> [Raw data]:

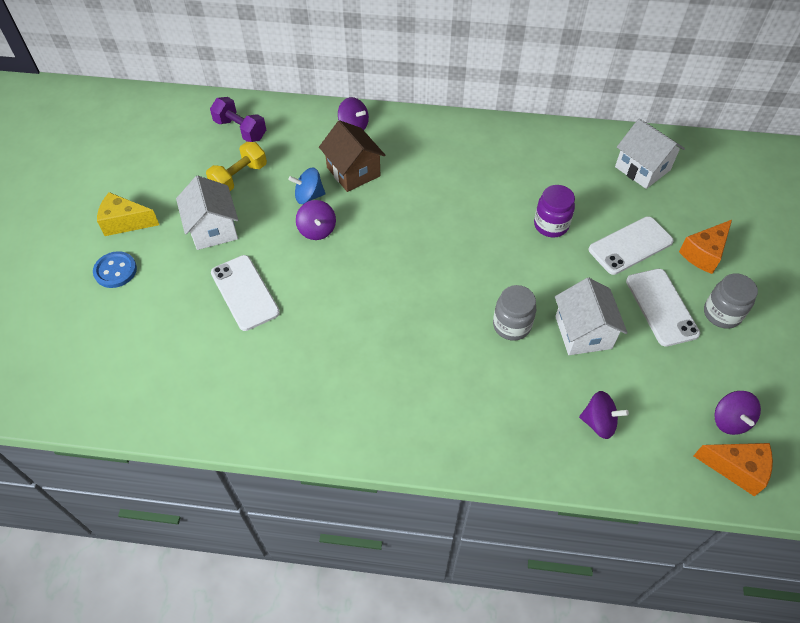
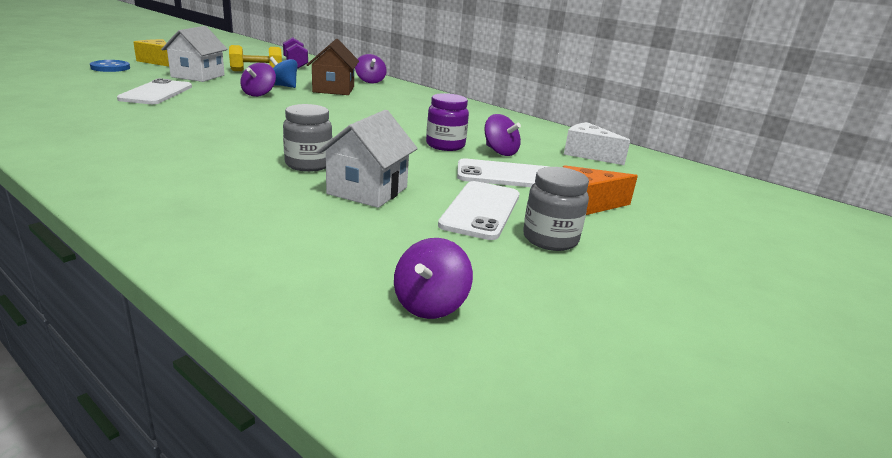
camera: 30 degrees right, 30 degrees down
(599, 422) = (269, 235): purple spinning top -> purple spinning top (500, 152)
(642, 168) = (588, 154): white house -> white cheese
(736, 469) = (365, 343): orange cheese -> none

> [Problem statement]:
Starting with the line that contains "(599, 422) = (269, 235): purple", restate every line up to and including the last one above, exactly.

> [Output for this task]:
(599, 422) = (269, 235): purple spinning top -> purple spinning top (500, 152)
(642, 168) = (588, 154): white house -> white cheese
(736, 469) = (365, 343): orange cheese -> none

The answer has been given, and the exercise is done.